Segment Open

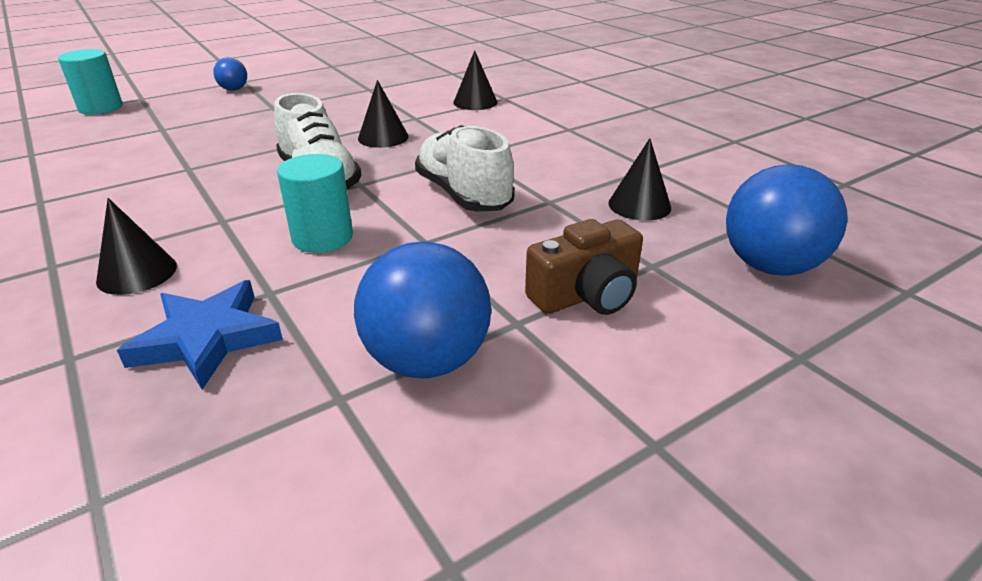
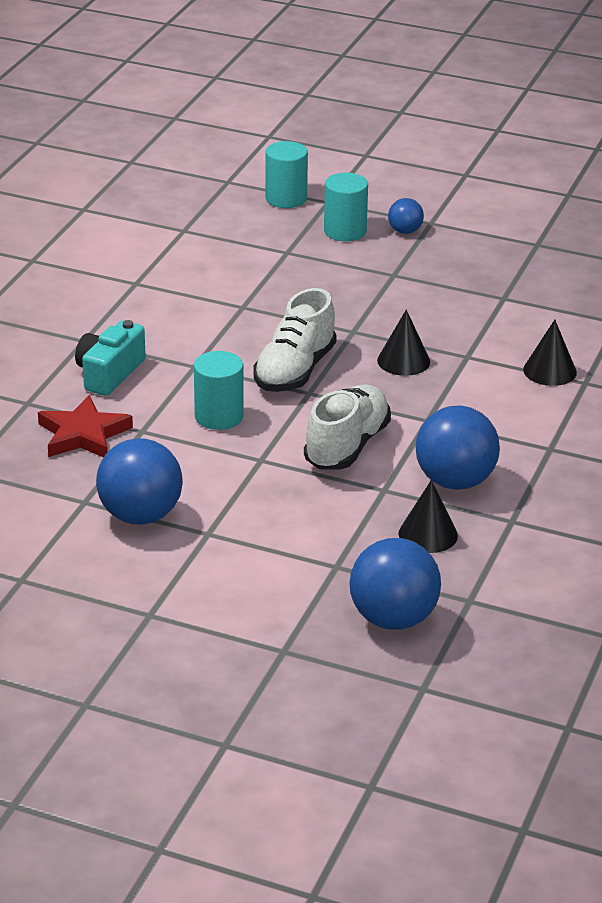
camera: 55 degrees right, 0 degrees up
black cone [96,198,177,295] -> turquoise camera [75,320,145,396]
blue star [117,280,283,390] -> red star [38,395,133,458]
brown camera [525,219,643,315] -> none
none -> turquoise cylinder [324,173,368,241]
none -> blue ball [416,405,500,490]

Segment Closed

Return each line of the data that contains the string "camera".

camera: 55 degrees right, 0 degrees up
black cone [96,198,177,295] -> turquoise camera [75,320,145,396]
brown camera [525,219,643,315] -> none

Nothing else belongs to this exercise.